Reproduce the entries word for word but drop every picture.

### INPUT FOR THIS TASK
◇ ◇ ◇ ◇ ◇ ◇ ◇

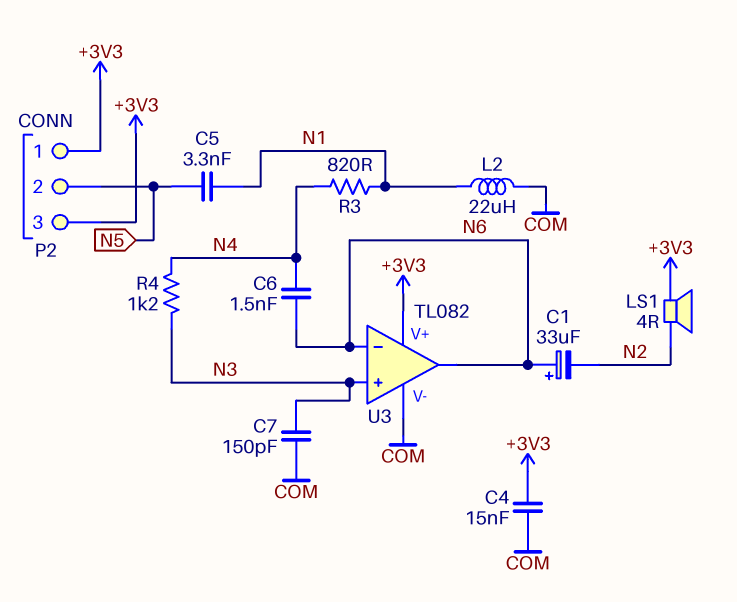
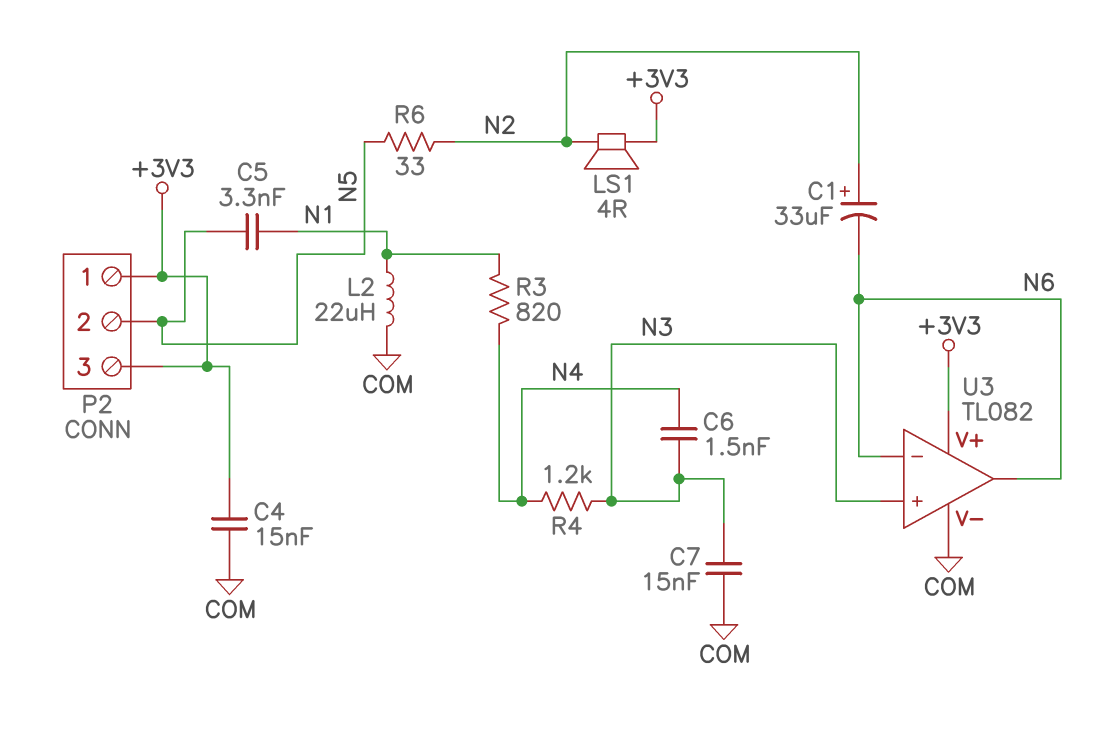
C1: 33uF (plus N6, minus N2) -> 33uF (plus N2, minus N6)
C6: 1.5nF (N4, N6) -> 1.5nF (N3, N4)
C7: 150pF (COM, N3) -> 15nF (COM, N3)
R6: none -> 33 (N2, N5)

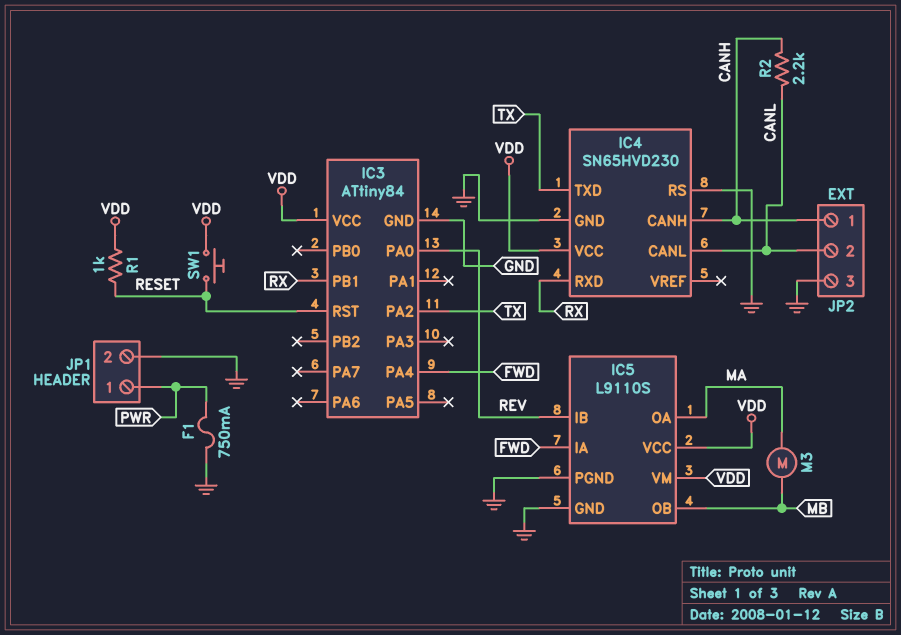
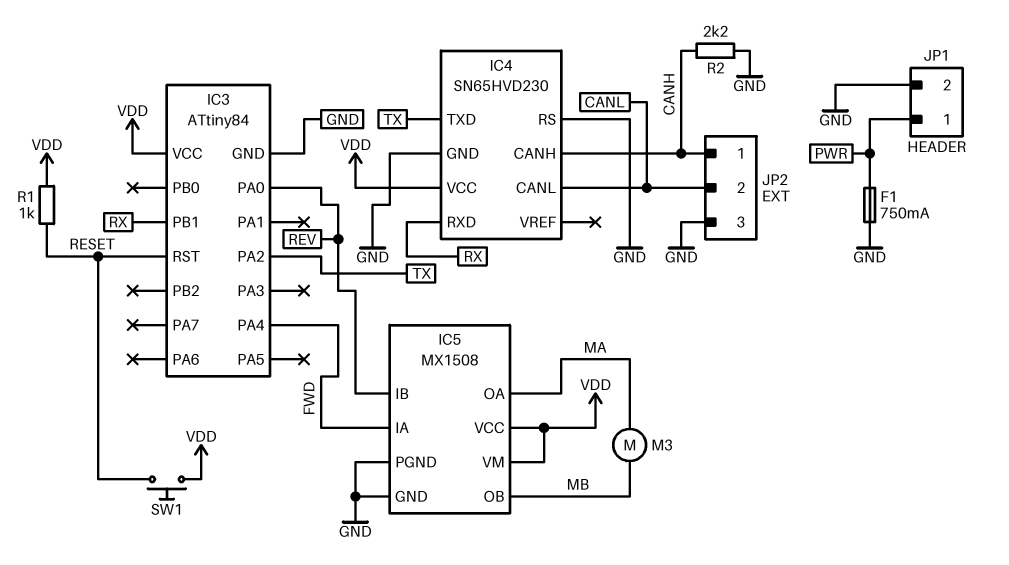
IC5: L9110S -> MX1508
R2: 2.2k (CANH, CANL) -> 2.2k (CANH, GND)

◇ ◇ ◇ ◇ ◇ ◇ ◇

### RESPONSE TO THE TASK
C1: 33uF (plus N6, minus N2) -> 33uF (plus N2, minus N6)
C6: 1.5nF (N4, N6) -> 1.5nF (N3, N4)
C7: 150pF (COM, N3) -> 15nF (COM, N3)
R6: none -> 33 (N2, N5)

IC5: L9110S -> MX1508
R2: 2.2k (CANH, CANL) -> 2.2k (CANH, GND)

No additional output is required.